- What to work on: Note each line of the entries that includes "ECHO". Then copy those lines.

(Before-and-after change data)
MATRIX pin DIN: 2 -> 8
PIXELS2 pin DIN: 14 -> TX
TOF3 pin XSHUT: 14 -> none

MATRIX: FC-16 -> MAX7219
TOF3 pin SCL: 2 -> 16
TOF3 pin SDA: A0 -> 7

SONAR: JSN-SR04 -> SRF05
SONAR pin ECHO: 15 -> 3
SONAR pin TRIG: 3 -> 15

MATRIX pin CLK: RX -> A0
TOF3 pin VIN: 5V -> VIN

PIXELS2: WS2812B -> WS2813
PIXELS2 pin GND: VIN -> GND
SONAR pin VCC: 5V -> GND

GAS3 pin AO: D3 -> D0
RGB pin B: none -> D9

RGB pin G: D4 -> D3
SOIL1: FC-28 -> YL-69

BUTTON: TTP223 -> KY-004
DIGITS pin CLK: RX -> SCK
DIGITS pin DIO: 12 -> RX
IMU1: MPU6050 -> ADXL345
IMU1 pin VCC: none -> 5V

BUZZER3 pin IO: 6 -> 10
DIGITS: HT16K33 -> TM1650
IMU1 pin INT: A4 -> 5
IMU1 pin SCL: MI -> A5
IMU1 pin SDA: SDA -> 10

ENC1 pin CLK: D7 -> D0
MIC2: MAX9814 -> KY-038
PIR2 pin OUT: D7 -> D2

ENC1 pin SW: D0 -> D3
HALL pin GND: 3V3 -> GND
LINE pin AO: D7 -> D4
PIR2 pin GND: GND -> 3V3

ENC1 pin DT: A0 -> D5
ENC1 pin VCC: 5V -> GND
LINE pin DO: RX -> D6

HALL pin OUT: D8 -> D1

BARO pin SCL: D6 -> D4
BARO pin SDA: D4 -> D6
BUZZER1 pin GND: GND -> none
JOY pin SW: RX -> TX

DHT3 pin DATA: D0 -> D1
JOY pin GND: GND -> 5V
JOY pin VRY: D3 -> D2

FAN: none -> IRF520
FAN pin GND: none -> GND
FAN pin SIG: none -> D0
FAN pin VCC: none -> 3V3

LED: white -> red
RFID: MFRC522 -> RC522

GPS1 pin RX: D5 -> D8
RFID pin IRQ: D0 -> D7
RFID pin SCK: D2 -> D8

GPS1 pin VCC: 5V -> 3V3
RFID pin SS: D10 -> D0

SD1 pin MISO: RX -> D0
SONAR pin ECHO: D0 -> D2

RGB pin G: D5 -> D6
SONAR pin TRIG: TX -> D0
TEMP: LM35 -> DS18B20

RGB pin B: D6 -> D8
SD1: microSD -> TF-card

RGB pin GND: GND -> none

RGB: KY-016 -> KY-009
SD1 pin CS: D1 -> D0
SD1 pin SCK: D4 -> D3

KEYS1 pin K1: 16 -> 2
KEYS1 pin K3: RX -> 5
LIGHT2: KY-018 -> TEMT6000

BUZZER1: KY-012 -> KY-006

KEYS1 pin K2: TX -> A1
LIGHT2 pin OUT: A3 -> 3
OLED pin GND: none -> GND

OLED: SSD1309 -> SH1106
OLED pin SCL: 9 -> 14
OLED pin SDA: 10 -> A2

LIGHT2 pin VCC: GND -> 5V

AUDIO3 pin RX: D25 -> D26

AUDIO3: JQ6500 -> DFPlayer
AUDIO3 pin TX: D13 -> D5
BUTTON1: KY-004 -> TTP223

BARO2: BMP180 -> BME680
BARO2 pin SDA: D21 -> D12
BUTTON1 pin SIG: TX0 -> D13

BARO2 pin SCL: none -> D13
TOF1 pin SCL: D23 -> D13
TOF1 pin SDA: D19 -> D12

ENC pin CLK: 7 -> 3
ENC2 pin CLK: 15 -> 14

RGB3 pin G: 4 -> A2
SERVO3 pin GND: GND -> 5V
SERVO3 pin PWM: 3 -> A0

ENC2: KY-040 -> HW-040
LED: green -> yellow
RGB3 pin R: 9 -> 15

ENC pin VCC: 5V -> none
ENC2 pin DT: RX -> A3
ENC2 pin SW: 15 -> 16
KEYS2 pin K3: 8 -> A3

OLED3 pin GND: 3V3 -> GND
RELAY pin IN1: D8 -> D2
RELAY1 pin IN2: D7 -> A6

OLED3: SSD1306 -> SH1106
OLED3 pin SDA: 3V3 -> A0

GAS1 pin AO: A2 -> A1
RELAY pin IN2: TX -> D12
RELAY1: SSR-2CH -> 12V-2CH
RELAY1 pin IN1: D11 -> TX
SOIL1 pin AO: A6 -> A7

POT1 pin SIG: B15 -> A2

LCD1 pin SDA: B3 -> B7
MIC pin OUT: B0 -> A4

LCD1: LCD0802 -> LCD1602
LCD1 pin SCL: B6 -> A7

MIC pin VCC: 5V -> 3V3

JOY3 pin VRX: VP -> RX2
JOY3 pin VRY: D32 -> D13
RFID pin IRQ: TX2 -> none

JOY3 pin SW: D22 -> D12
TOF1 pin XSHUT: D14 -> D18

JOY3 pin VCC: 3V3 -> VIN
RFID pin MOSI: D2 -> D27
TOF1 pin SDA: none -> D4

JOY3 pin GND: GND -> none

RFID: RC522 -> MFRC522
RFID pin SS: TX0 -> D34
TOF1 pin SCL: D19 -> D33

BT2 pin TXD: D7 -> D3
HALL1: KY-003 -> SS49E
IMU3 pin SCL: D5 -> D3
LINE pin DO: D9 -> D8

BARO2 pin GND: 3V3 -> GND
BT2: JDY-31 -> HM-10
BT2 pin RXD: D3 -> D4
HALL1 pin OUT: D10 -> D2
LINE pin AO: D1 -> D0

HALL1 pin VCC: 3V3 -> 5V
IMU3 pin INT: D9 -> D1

- Result for this exercise:
SONAR pin ECHO: 15 -> 3
SONAR pin ECHO: D0 -> D2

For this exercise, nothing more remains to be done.